_JOB_. Go to the line holding "(534, 324) = (258, 376): orange" in the entries below and write out exactly every line down to and including the line holding "camera: 25 degrees left, 20 degrees down".

_DATASET RECORDS_.
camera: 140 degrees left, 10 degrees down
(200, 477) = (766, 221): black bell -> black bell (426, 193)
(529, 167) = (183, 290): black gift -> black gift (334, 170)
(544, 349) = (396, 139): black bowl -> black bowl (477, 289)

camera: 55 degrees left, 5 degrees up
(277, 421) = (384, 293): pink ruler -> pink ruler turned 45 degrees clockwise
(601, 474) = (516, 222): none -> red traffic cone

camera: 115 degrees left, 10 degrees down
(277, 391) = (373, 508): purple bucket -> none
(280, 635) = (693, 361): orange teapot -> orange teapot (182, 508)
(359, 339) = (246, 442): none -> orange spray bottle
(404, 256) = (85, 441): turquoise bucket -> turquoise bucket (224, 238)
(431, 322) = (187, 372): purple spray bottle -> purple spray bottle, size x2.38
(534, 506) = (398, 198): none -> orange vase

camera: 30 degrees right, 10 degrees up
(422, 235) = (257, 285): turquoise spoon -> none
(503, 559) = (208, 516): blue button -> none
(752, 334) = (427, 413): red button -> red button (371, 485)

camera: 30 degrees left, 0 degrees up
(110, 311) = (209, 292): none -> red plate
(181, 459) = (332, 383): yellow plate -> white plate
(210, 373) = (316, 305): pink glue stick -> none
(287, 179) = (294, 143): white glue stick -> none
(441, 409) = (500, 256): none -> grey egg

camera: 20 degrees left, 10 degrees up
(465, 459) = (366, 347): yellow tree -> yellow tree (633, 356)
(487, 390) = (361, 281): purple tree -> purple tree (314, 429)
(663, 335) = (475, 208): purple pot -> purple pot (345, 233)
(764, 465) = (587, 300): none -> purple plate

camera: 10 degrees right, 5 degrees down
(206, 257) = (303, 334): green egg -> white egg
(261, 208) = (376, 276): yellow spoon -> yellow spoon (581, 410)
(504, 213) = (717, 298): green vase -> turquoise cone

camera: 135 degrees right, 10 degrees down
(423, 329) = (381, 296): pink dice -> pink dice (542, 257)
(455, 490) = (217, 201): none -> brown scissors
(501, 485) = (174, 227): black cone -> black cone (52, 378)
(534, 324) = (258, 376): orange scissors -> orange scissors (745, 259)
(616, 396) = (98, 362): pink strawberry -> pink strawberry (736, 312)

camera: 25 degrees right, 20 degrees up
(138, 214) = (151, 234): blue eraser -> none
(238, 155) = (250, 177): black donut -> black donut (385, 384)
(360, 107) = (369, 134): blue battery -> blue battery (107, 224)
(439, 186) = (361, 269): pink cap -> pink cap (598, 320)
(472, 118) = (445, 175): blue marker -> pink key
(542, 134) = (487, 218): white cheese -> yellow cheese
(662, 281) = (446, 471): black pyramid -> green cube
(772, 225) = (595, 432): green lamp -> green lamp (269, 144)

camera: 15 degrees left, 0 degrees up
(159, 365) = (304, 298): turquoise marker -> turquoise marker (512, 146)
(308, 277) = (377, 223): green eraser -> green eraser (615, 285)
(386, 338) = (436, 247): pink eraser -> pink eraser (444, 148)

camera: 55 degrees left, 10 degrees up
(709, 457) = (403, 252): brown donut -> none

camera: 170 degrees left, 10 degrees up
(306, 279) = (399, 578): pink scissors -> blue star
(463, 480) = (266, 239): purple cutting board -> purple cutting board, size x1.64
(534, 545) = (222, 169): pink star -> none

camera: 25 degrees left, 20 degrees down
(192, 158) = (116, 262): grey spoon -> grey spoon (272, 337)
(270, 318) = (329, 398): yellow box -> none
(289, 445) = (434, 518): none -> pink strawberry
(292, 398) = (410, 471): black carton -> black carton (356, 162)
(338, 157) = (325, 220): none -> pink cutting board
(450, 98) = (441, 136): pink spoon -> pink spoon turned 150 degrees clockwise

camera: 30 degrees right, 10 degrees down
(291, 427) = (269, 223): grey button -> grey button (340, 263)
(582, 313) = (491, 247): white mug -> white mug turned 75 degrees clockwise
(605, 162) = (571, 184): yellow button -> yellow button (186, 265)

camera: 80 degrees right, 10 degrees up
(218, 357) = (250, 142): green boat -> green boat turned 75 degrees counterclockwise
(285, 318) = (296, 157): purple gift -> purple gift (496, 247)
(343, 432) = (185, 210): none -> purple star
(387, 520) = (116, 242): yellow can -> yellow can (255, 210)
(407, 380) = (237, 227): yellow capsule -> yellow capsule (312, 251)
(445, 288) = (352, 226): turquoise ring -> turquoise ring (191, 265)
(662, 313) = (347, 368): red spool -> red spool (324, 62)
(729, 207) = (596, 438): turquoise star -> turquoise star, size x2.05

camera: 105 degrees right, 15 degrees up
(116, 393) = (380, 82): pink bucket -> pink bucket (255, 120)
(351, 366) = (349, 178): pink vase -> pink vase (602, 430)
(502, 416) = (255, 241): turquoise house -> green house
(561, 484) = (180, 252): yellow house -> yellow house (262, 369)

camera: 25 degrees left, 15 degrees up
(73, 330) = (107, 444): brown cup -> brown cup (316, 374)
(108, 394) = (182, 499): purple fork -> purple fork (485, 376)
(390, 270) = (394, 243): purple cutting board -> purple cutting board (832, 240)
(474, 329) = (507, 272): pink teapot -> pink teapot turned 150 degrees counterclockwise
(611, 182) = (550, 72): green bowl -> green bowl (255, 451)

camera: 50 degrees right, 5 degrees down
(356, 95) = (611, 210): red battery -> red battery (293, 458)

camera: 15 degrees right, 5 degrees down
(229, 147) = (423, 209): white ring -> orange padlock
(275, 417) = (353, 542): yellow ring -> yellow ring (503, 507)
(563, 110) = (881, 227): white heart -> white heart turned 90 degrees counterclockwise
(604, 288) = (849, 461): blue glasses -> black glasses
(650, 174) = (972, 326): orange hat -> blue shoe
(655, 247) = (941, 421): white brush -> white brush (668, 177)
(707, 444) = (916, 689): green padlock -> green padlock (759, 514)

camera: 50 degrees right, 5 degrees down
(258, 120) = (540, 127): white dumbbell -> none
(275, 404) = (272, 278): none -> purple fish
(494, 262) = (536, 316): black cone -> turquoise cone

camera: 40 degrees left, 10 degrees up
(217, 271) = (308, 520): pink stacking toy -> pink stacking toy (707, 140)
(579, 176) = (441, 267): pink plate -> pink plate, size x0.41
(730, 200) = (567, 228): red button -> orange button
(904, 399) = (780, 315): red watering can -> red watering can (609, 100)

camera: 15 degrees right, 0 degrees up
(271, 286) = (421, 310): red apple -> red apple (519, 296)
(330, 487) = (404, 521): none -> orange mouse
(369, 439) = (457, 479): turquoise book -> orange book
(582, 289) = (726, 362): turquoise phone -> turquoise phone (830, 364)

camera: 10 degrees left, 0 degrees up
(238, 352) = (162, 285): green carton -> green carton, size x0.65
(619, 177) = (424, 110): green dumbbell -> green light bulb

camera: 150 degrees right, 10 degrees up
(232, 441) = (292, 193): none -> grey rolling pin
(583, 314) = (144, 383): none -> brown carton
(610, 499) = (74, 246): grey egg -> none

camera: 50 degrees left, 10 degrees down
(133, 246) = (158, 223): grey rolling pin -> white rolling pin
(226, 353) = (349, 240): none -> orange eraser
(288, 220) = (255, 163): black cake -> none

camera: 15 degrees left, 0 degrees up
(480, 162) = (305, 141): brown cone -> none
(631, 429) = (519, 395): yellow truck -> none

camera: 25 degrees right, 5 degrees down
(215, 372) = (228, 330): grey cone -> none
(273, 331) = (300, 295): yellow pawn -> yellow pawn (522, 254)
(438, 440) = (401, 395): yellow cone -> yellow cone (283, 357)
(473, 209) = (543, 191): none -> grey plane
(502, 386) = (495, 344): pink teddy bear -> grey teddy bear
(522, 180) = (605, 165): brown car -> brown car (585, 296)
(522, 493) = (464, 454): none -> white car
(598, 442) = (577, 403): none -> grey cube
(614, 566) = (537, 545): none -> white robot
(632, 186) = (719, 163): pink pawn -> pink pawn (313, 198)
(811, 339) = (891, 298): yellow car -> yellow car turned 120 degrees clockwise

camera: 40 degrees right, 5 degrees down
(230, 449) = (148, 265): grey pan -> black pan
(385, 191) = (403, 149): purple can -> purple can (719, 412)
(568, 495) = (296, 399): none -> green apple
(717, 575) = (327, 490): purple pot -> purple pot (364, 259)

_WRITTEN SOLUTION_.
(534, 324) = (258, 376): orange scissors -> orange scissors (745, 259)
(616, 396) = (98, 362): pink strawberry -> pink strawberry (736, 312)

camera: 25 degrees right, 20 degrees up
(138, 214) = (151, 234): blue eraser -> none
(238, 155) = (250, 177): black donut -> black donut (385, 384)
(360, 107) = (369, 134): blue battery -> blue battery (107, 224)
(439, 186) = (361, 269): pink cap -> pink cap (598, 320)
(472, 118) = (445, 175): blue marker -> pink key
(542, 134) = (487, 218): white cheese -> yellow cheese
(662, 281) = (446, 471): black pyramid -> green cube
(772, 225) = (595, 432): green lamp -> green lamp (269, 144)

camera: 15 degrees left, 0 degrees up
(159, 365) = (304, 298): turquoise marker -> turquoise marker (512, 146)
(308, 277) = (377, 223): green eraser -> green eraser (615, 285)
(386, 338) = (436, 247): pink eraser -> pink eraser (444, 148)

camera: 55 degrees left, 10 degrees up
(709, 457) = (403, 252): brown donut -> none

camera: 170 degrees left, 10 degrees up
(306, 279) = (399, 578): pink scissors -> blue star
(463, 480) = (266, 239): purple cutting board -> purple cutting board, size x1.64
(534, 545) = (222, 169): pink star -> none

camera: 25 degrees left, 20 degrees down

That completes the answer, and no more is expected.